(Before-and-after scene images)
■ ■ ■ ■

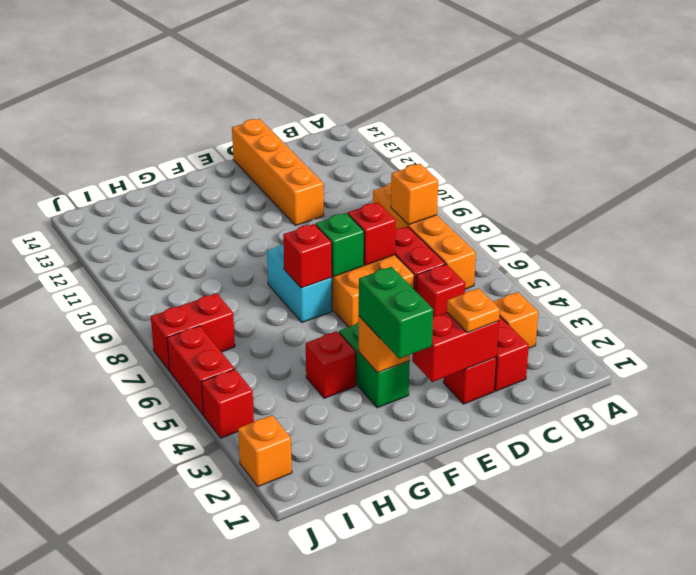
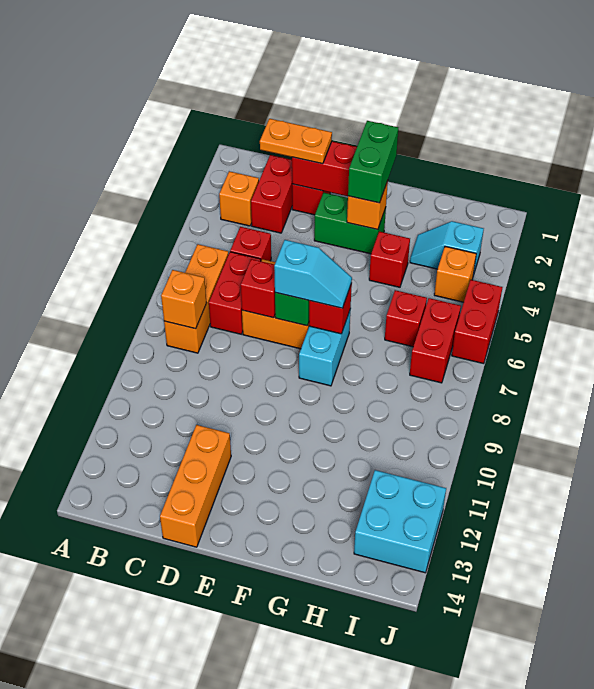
orange brick B6:B9 level 1 -> orange brick B6:B8 level 1
orange plate D2 level 3 -> orange plate C2:D2 level 3
orange brick D11:D14 level 1 -> orange brick D12:D14 level 1
none -> cyan slope E7:F7 level 3 top E
green brick F3:F4 level 1 -> green brick E3:F3 level 1
none -> cyan slope H3:I3 level 1 top I
red brick I7:J7 level 1 -> red brick I6:I7 level 1
none -> cyan brick I12:J13 level 1
orange brick J2 level 1 -> orange brick I4 level 1
red brick J4 level 1 -> red brick H6 level 1

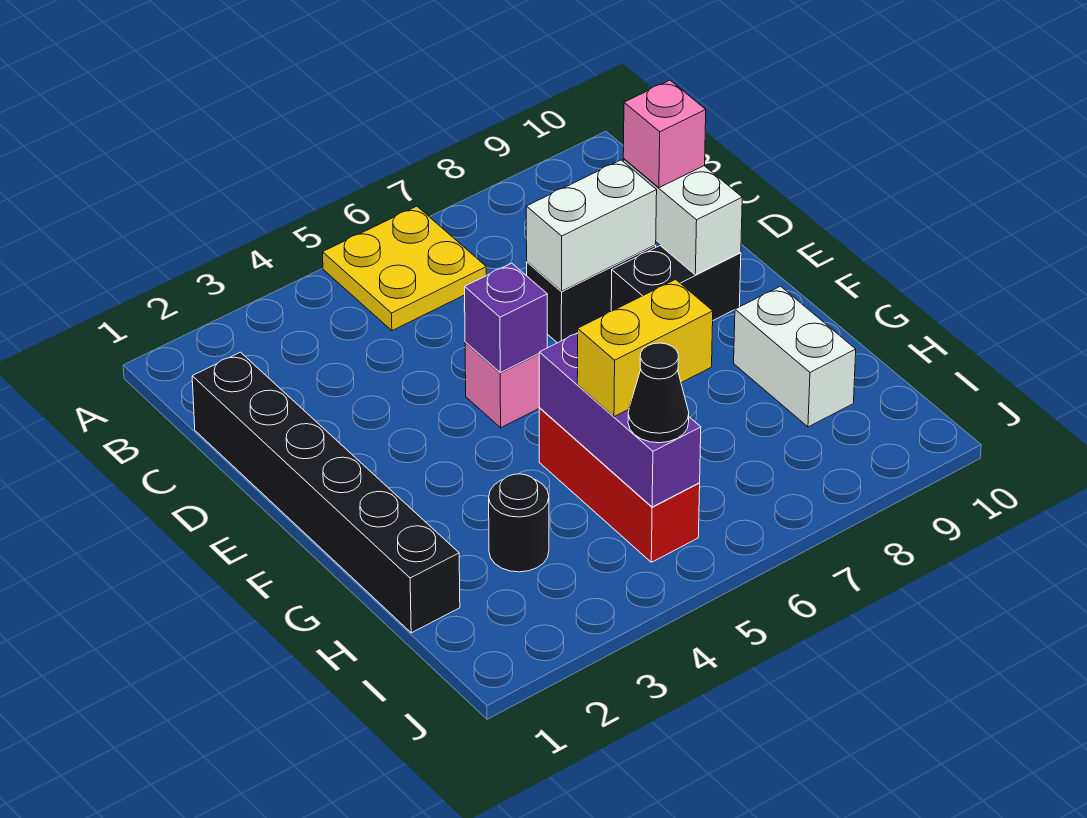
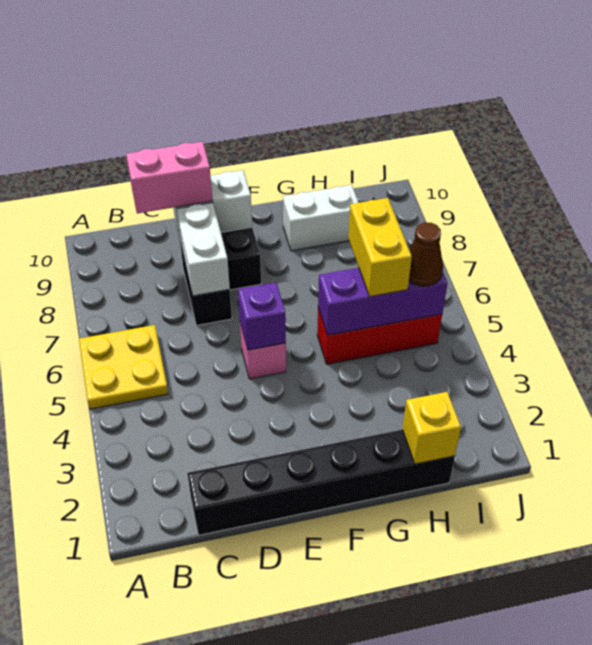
pink brick D9 level 3 -> pink brick C9:D9 level 3
none -> yellow brick H1 level 2
black round brick H3 level 1 -> none
black cone I5 level 3 -> brown cone I5 level 3

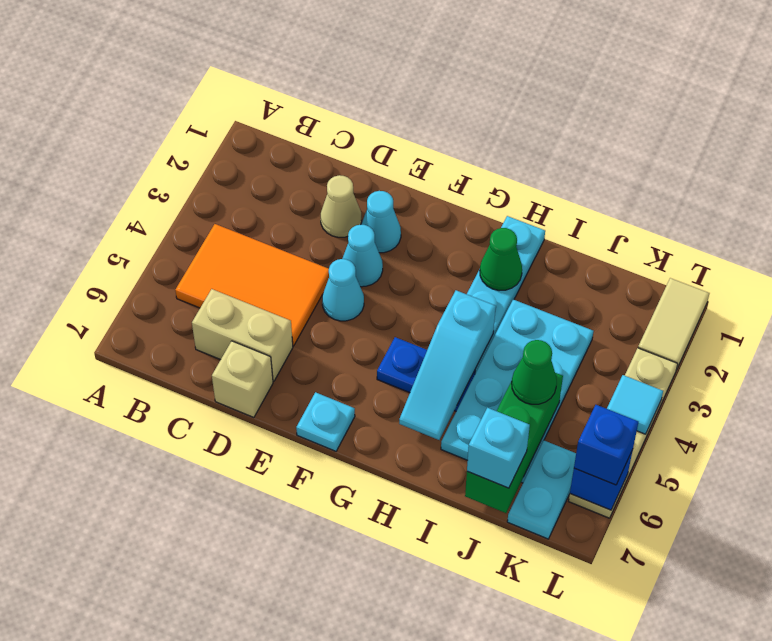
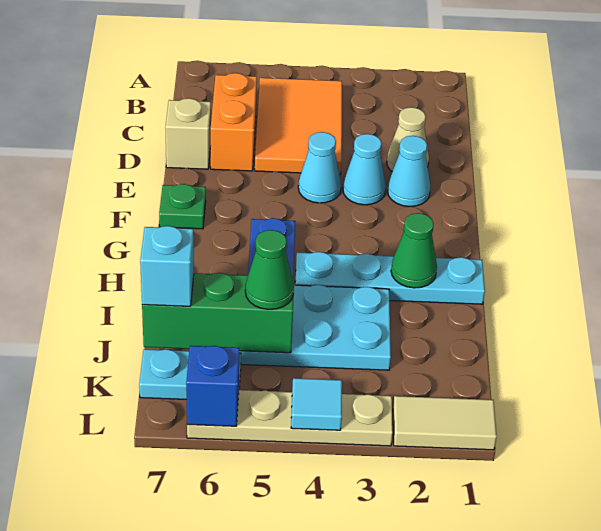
tan brick C6:D6 level 1 -> orange brick C6:D6 level 1
cyan plate F7 level 1 -> green plate F7 level 1
cyan slope H4:H6 level 2 top 4 -> none
blue brick L6 level 3 -> none

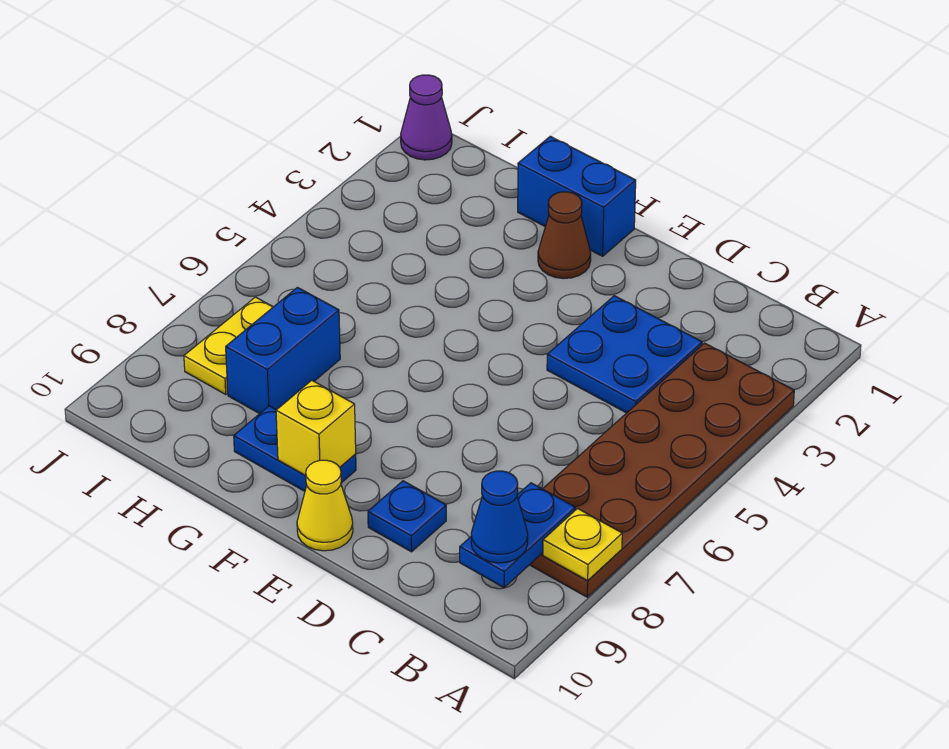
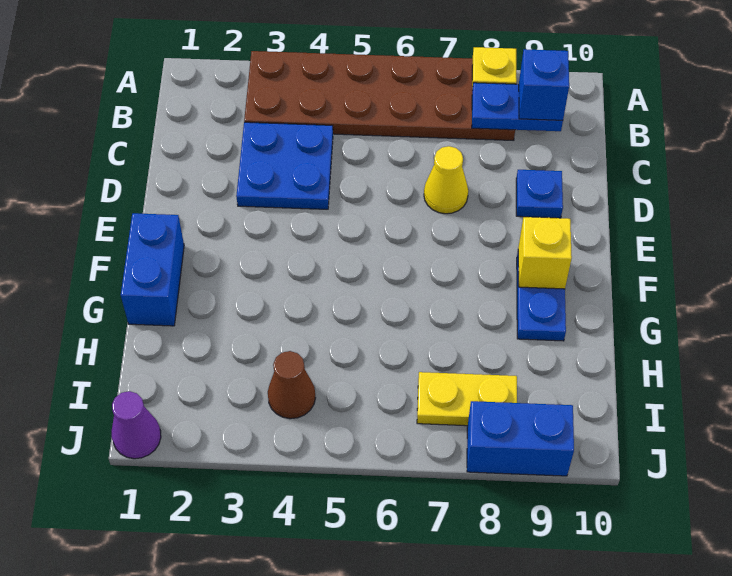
blue cone B9 level 3 -> blue brick B9 level 3
yellow cone E10 level 1 -> yellow cone D7 level 1
brown cone F2 level 1 -> brown cone I4 level 1
blue brick H7:H8 level 1 -> blue brick J8:J9 level 1

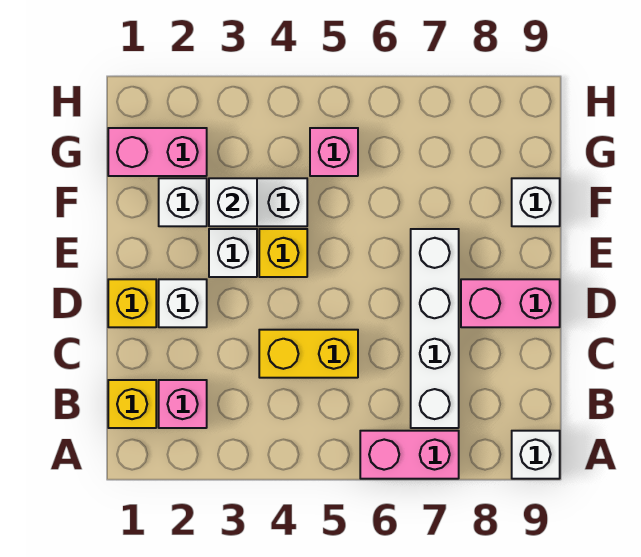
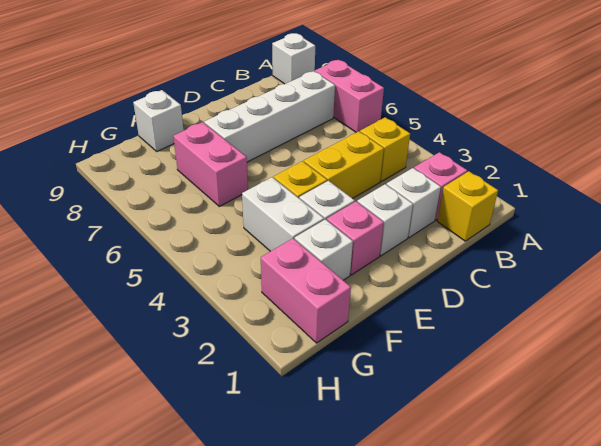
yellow brick C4:C5 level 1 -> yellow brick C4:D4 level 1
yellow brick D1 level 1 -> yellow brick B4 level 1
pink brick D8:D9 level 1 -> pink brick F6:F7 level 1
white brick F3 level 2 -> white brick C2 level 1
pink brick G5 level 1 -> pink brick E2 level 1

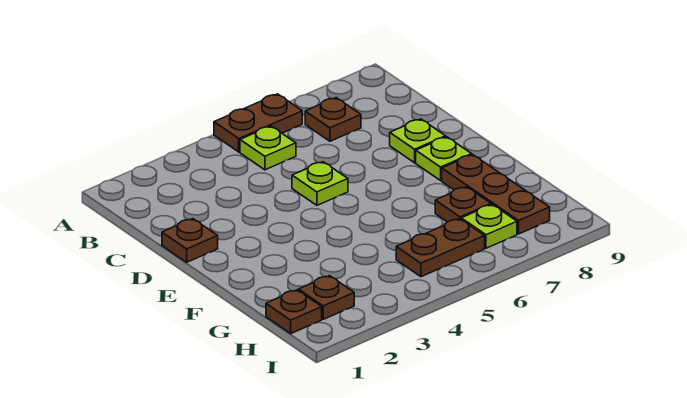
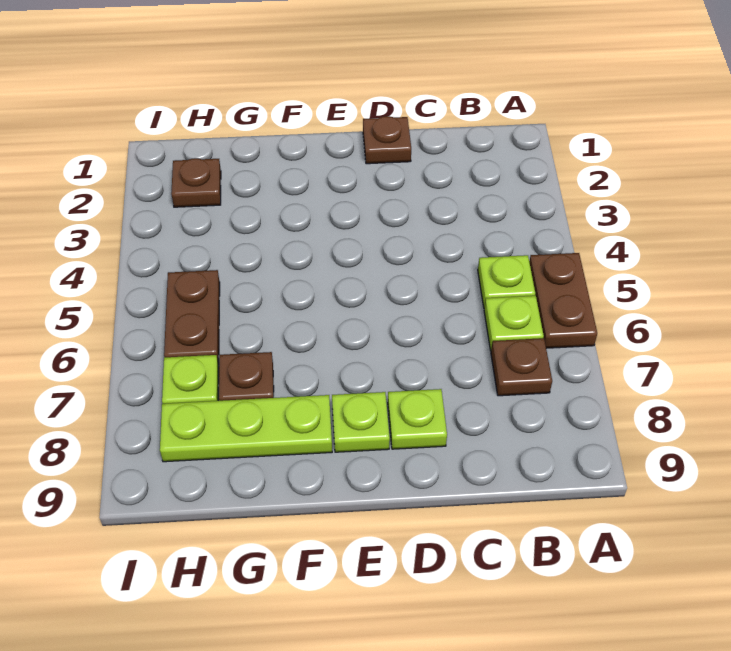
lime plate D5 level 1 -> lime plate B6 level 1
brown plate F8:H8 level 1 -> lime plate F8:H8 level 1
brown plate H1 level 1 -> none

■ ■ ■ ■

- _Task goal_: Because the pictures are not wanted, retype every record exactly without them.

- _Task response_:
orange brick B6:B9 level 1 -> orange brick B6:B8 level 1
orange plate D2 level 3 -> orange plate C2:D2 level 3
orange brick D11:D14 level 1 -> orange brick D12:D14 level 1
none -> cyan slope E7:F7 level 3 top E
green brick F3:F4 level 1 -> green brick E3:F3 level 1
none -> cyan slope H3:I3 level 1 top I
red brick I7:J7 level 1 -> red brick I6:I7 level 1
none -> cyan brick I12:J13 level 1
orange brick J2 level 1 -> orange brick I4 level 1
red brick J4 level 1 -> red brick H6 level 1

pink brick D9 level 3 -> pink brick C9:D9 level 3
none -> yellow brick H1 level 2
black round brick H3 level 1 -> none
black cone I5 level 3 -> brown cone I5 level 3

tan brick C6:D6 level 1 -> orange brick C6:D6 level 1
cyan plate F7 level 1 -> green plate F7 level 1
cyan slope H4:H6 level 2 top 4 -> none
blue brick L6 level 3 -> none

blue cone B9 level 3 -> blue brick B9 level 3
yellow cone E10 level 1 -> yellow cone D7 level 1
brown cone F2 level 1 -> brown cone I4 level 1
blue brick H7:H8 level 1 -> blue brick J8:J9 level 1

yellow brick C4:C5 level 1 -> yellow brick C4:D4 level 1
yellow brick D1 level 1 -> yellow brick B4 level 1
pink brick D8:D9 level 1 -> pink brick F6:F7 level 1
white brick F3 level 2 -> white brick C2 level 1
pink brick G5 level 1 -> pink brick E2 level 1

lime plate D5 level 1 -> lime plate B6 level 1
brown plate F8:H8 level 1 -> lime plate F8:H8 level 1
brown plate H1 level 1 -> none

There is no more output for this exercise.